* _Assignment_
Give the lines as a numbered list, starting at the line that contains "At what (x,y)" and ending at the line that contains "Answer: (B)", leaving out blank lines and any pictures.

* _Data section_
++++++++++++++++++++
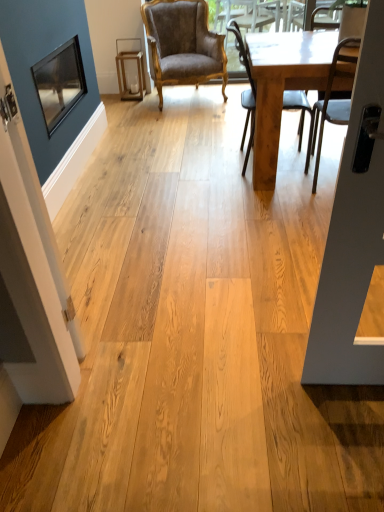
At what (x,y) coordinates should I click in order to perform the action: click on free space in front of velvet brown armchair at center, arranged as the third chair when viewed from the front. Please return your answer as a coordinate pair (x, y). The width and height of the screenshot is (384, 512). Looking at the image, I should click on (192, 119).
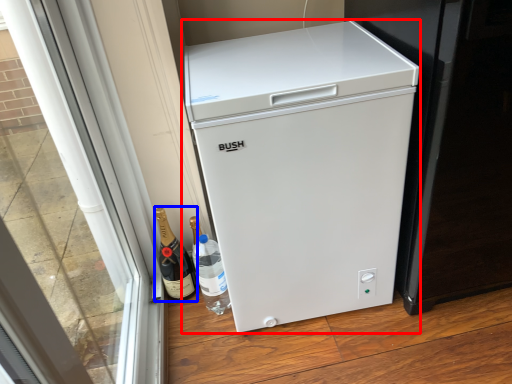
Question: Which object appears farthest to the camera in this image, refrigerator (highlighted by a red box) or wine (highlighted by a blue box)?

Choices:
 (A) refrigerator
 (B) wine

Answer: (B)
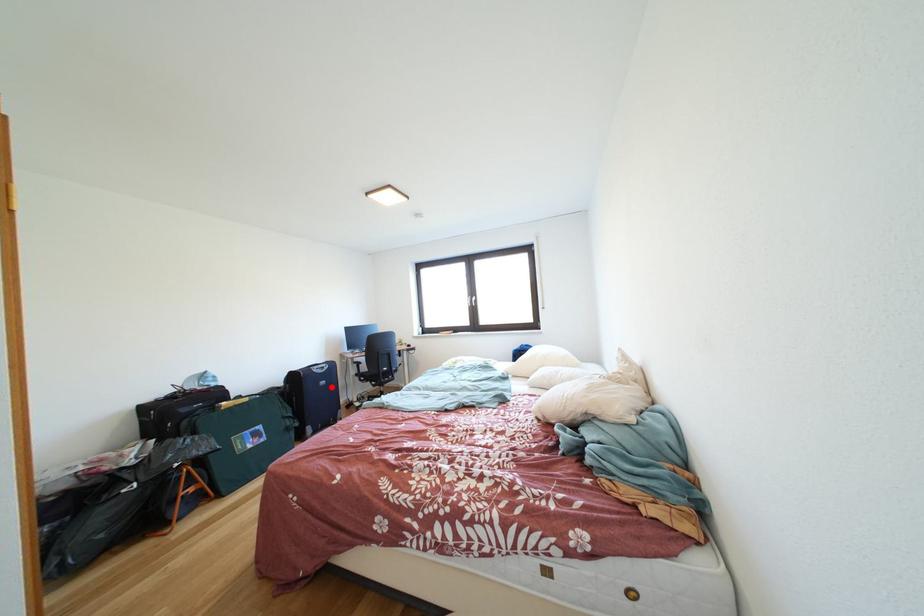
++++++++++++++++++++
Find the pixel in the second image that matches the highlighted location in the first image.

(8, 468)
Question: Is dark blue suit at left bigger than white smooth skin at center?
++++++++++++++++++++
* _Solution to the exercise_
1. At what (x,y) coordinates should I click in order to perform the action: click on free space in front of velvet brown armchair at center, arranged as the third chair when viewed from the front. Please return your answer as a coordinate pair (x, y). The width and height of the screenshot is (384, 512). Looking at the image, I should click on (192, 119).
2. Question: Which object appears farthest to the camera in this image, refrigerator (highlighted by a red box) or wine (highlighted by a blue box)?
3. Choices:
4.  (A) refrigerator
5.  (B) wine
6. Answer: (B)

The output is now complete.